━━ PROVIDED MATERIAL

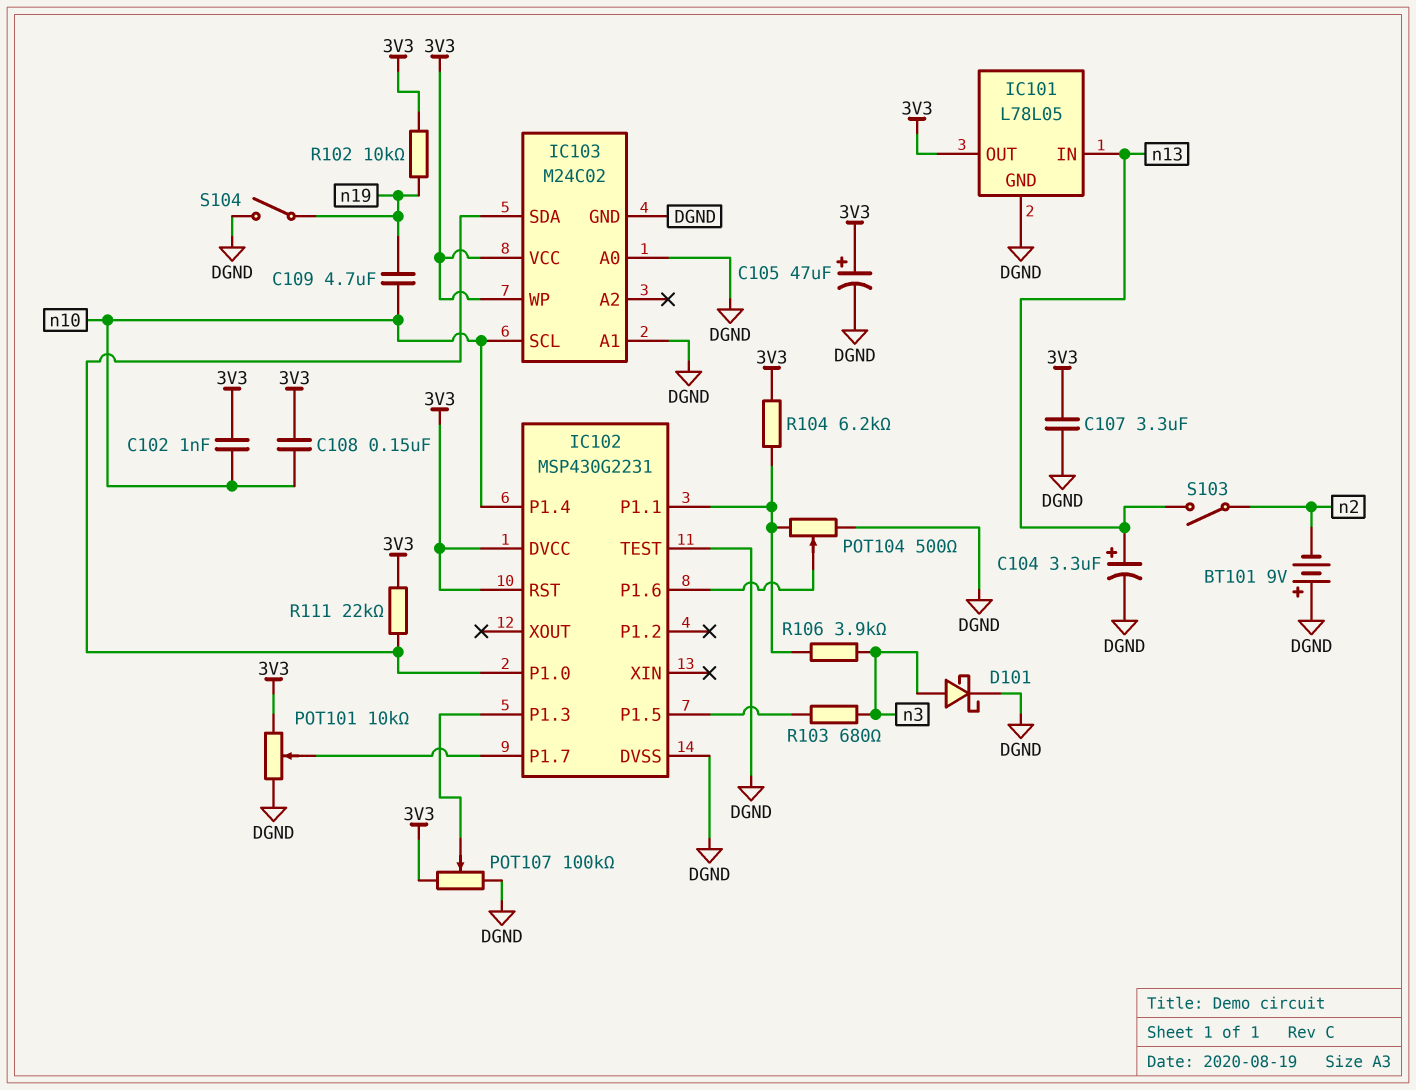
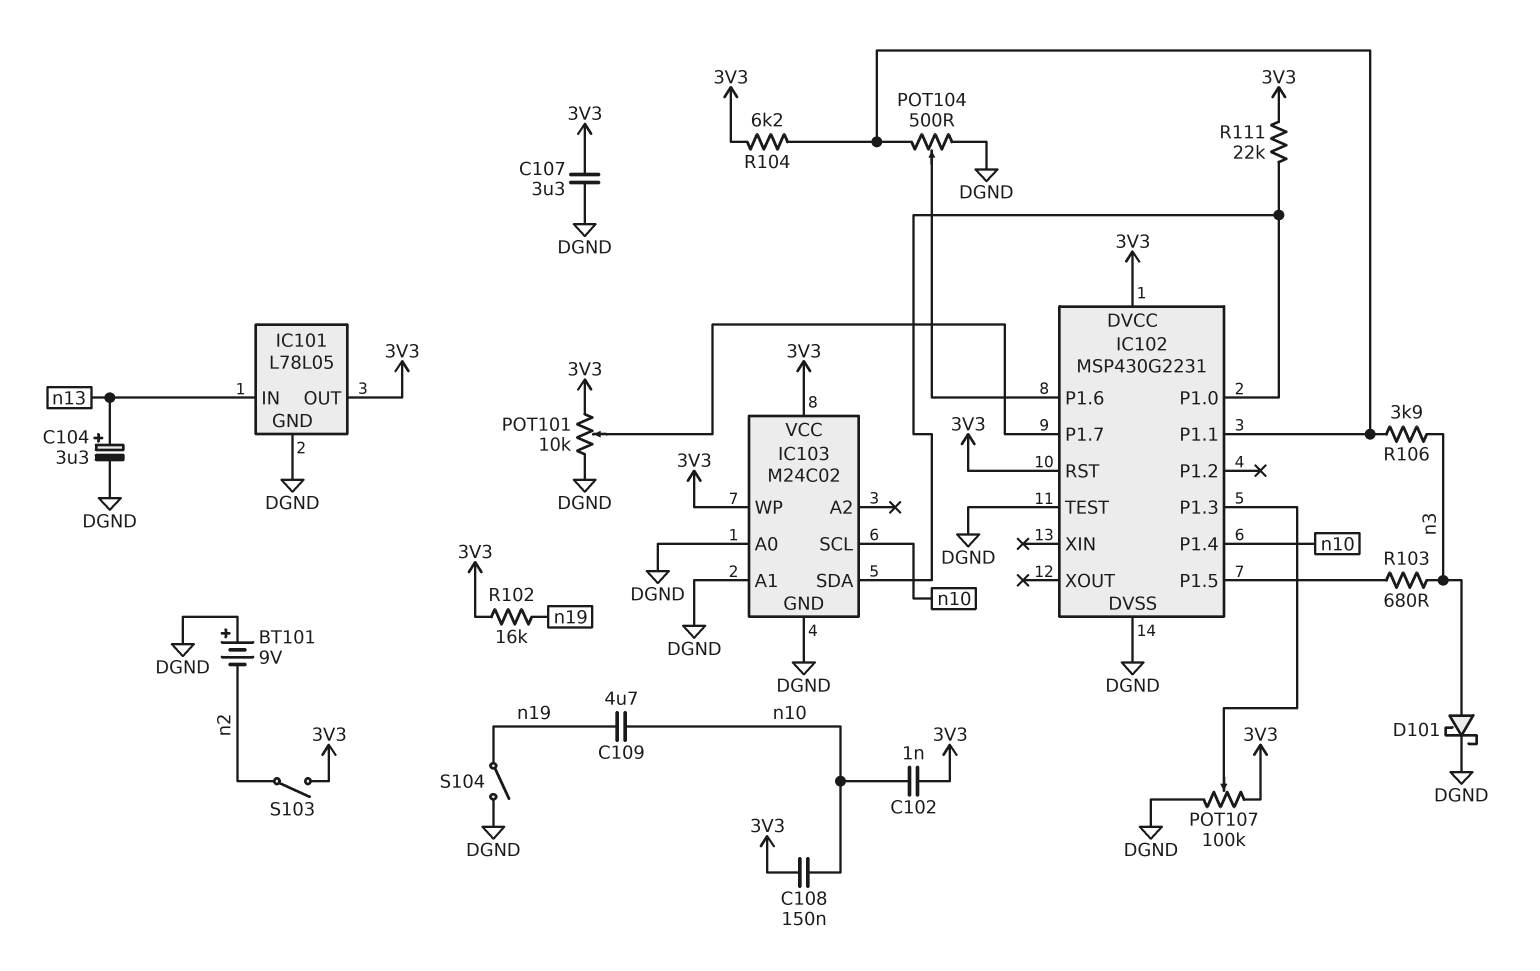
C105: 47uF (plus 3V3, minus DGND) -> none
R102: 10k (3V3, n19) -> 16k (3V3, n19)
S103: switch (n2, n13) -> switch (3V3, n2)

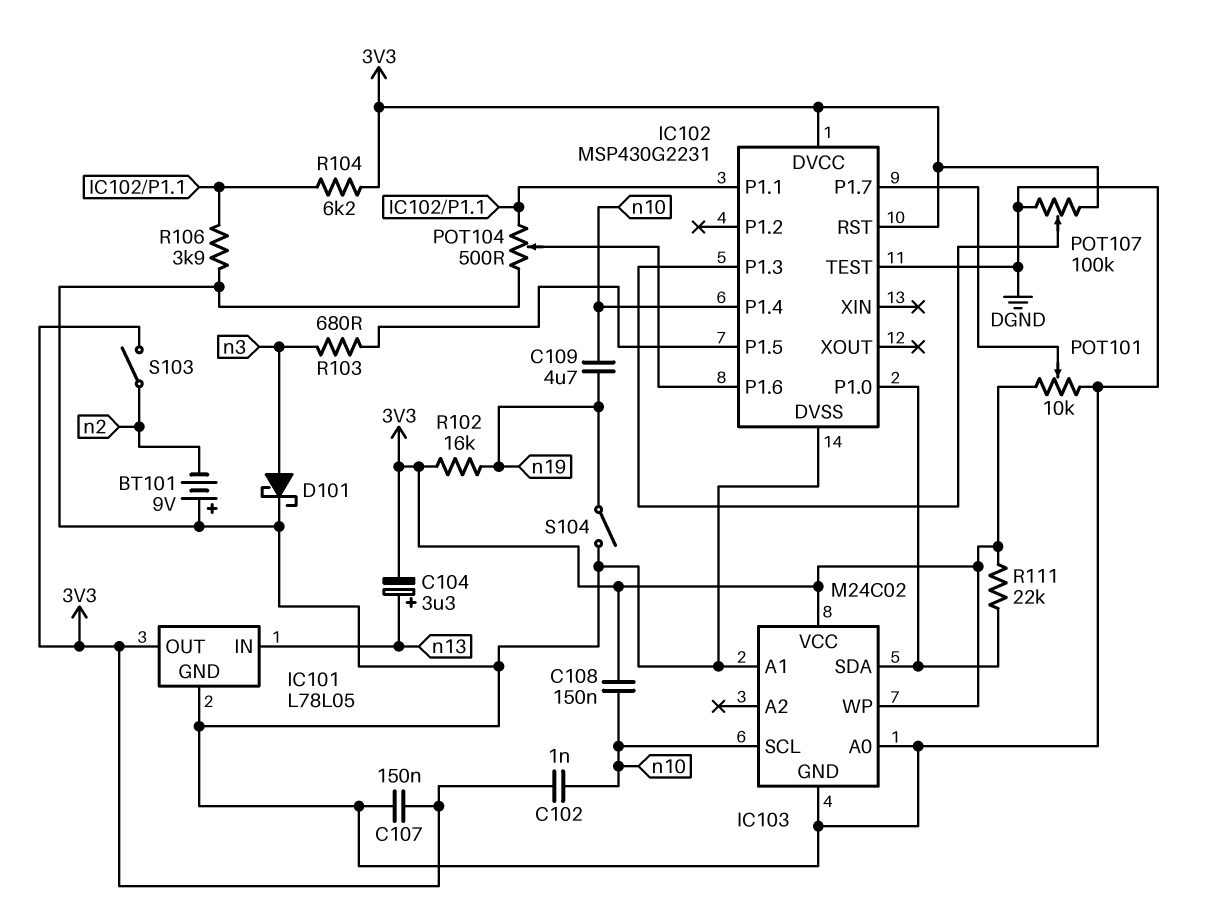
C104: 3.3uF (plus n13, minus DGND) -> 3.3uF (plus n13, minus 3V3)
C107: 3.3uF (3V3, DGND) -> 150nF (3V3, DGND)
R106: 3.9k (IC102/P1.1, n3) -> 3.9k (DGND, IC102/P1.1)

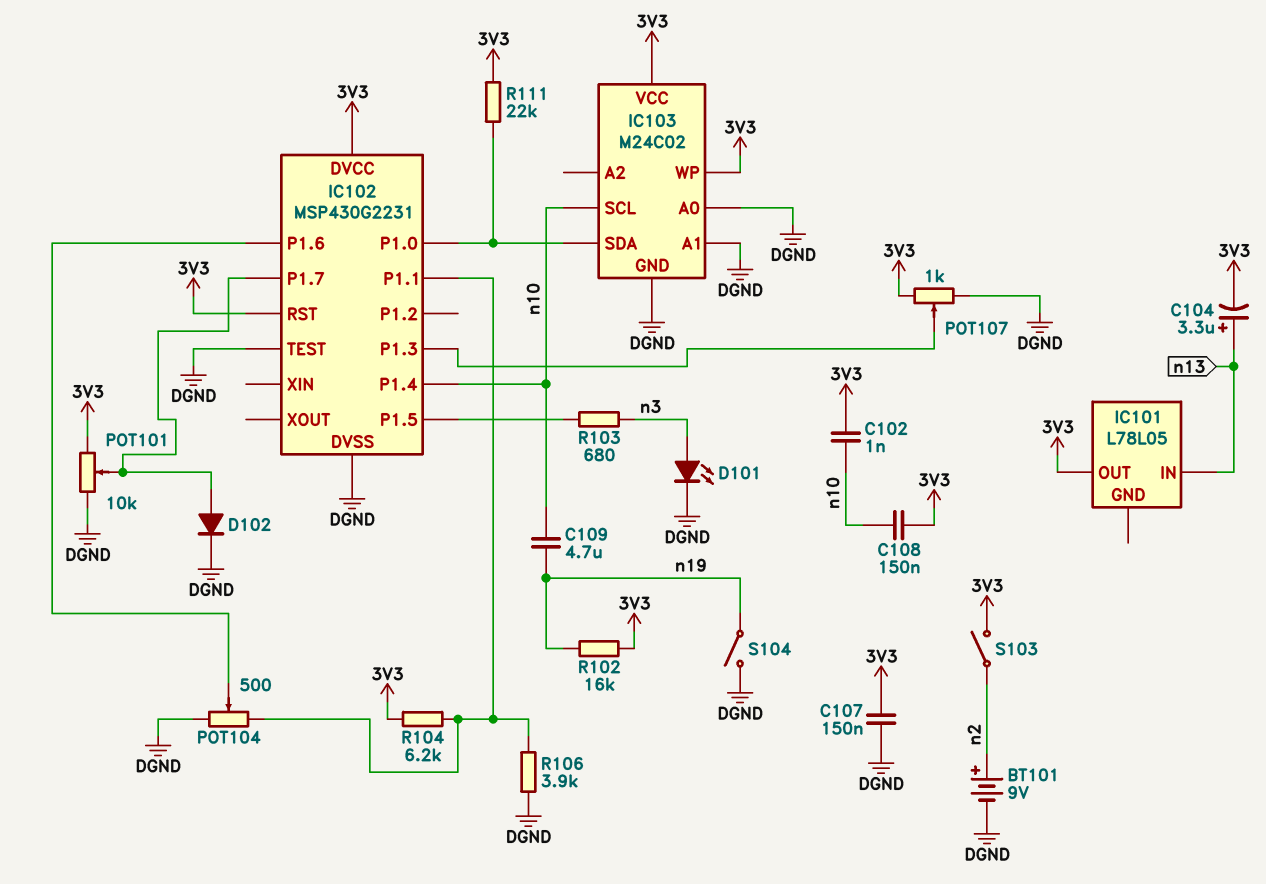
BT101: 9V (plus DGND, minus n2) -> 9V (plus n2, minus DGND)
D101: schottky (A n3, K DGND) -> LED (A n3, K DGND)
D102: none -> diode (A IC102/P1.7, K DGND)
IC101 pin GND: DGND -> none
POT107: 100k (3V3, DGND, wiper IC102/P1.3) -> 1k (3V3, DGND, wiper IC102/P1.3)

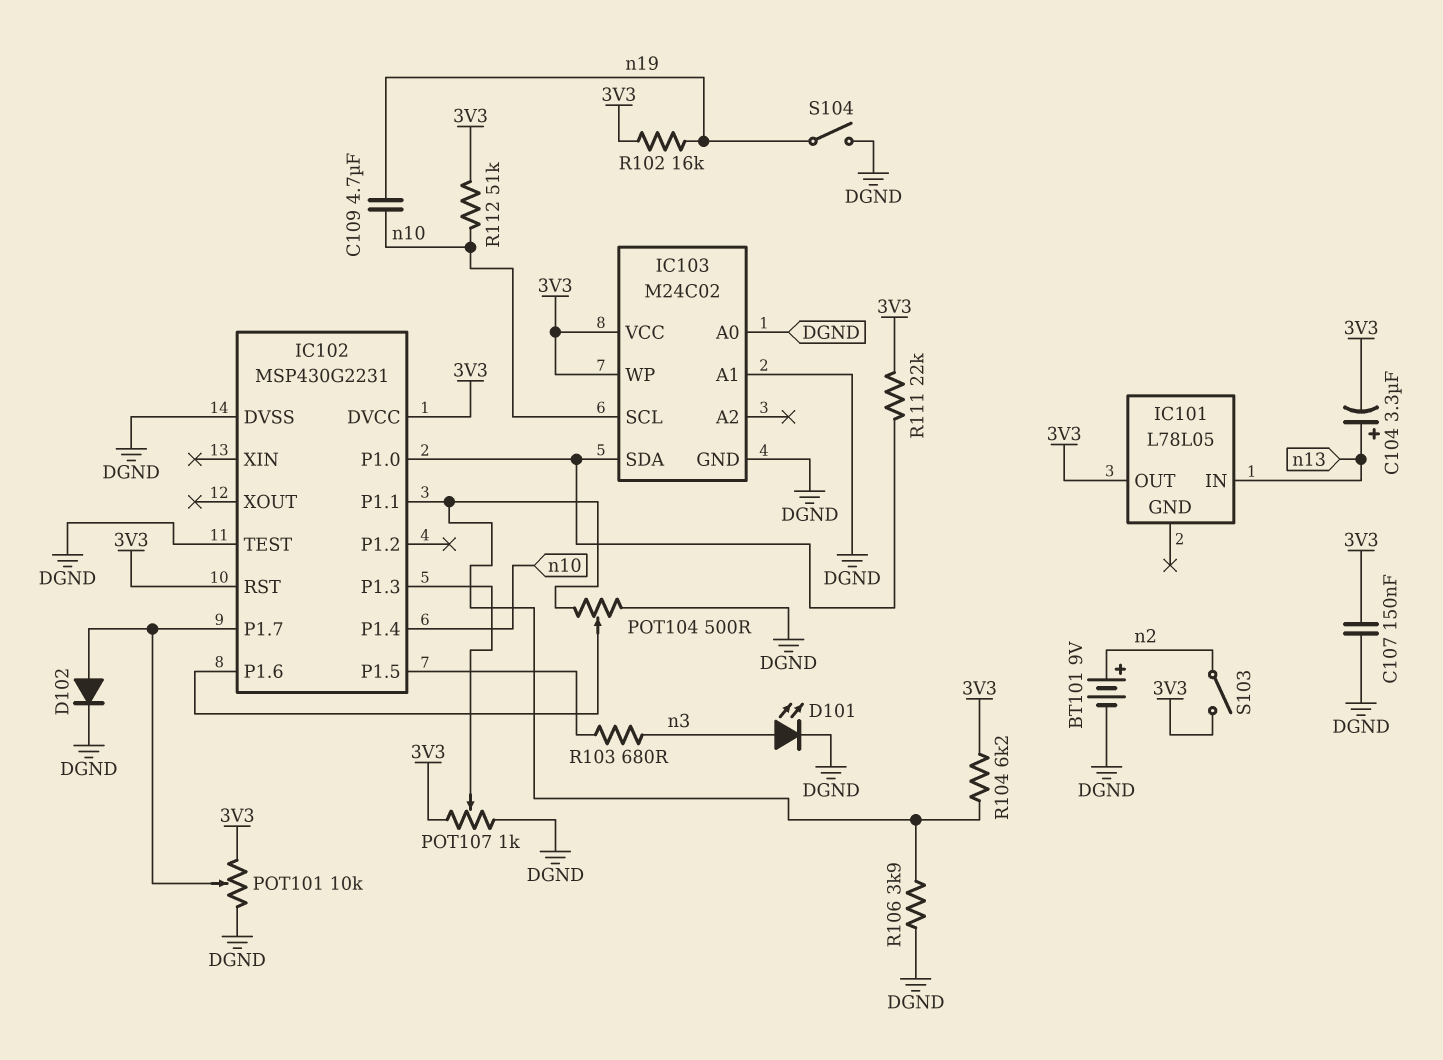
C102: 1nF (3V3, n10) -> none
C108: 150nF (3V3, n10) -> none
R112: none -> 51k (3V3, n10)

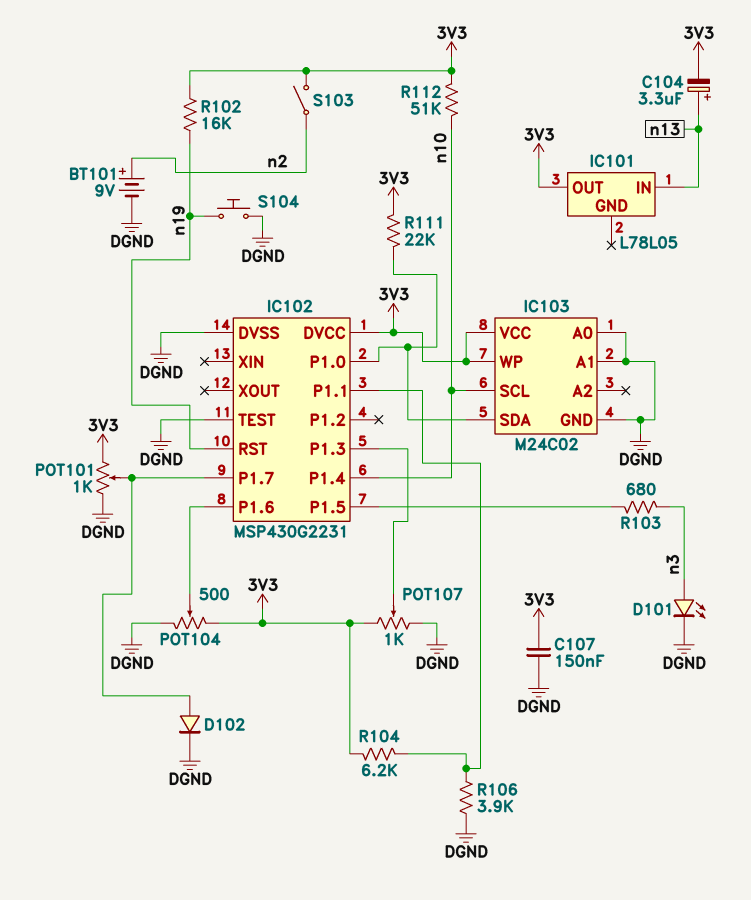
C109: 4.7uF (n10, n19) -> none
IC102 pin RST: 3V3 -> n19
POT101: 10k (3V3, DGND, wiper IC102/P1.7) -> 1k (3V3, DGND, wiper IC102/P1.7)
POT104: 500 (DGND, IC102/P1.1, wiper IC102/P1.6) -> 500 (3V3, DGND, wiper IC102/P1.6)
S104: switch (DGND, n19) -> button (DGND, n19)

━━━━

EXERCISE INSTRUCTIONS: Return the listing above in full and without alteration, excluding its pictures.

RESULT:
C105: 47uF (plus 3V3, minus DGND) -> none
R102: 10k (3V3, n19) -> 16k (3V3, n19)
S103: switch (n2, n13) -> switch (3V3, n2)

C104: 3.3uF (plus n13, minus DGND) -> 3.3uF (plus n13, minus 3V3)
C107: 3.3uF (3V3, DGND) -> 150nF (3V3, DGND)
R106: 3.9k (IC102/P1.1, n3) -> 3.9k (DGND, IC102/P1.1)

BT101: 9V (plus DGND, minus n2) -> 9V (plus n2, minus DGND)
D101: schottky (A n3, K DGND) -> LED (A n3, K DGND)
D102: none -> diode (A IC102/P1.7, K DGND)
IC101 pin GND: DGND -> none
POT107: 100k (3V3, DGND, wiper IC102/P1.3) -> 1k (3V3, DGND, wiper IC102/P1.3)

C102: 1nF (3V3, n10) -> none
C108: 150nF (3V3, n10) -> none
R112: none -> 51k (3V3, n10)

C109: 4.7uF (n10, n19) -> none
IC102 pin RST: 3V3 -> n19
POT101: 10k (3V3, DGND, wiper IC102/P1.7) -> 1k (3V3, DGND, wiper IC102/P1.7)
POT104: 500 (DGND, IC102/P1.1, wiper IC102/P1.6) -> 500 (3V3, DGND, wiper IC102/P1.6)
S104: switch (DGND, n19) -> button (DGND, n19)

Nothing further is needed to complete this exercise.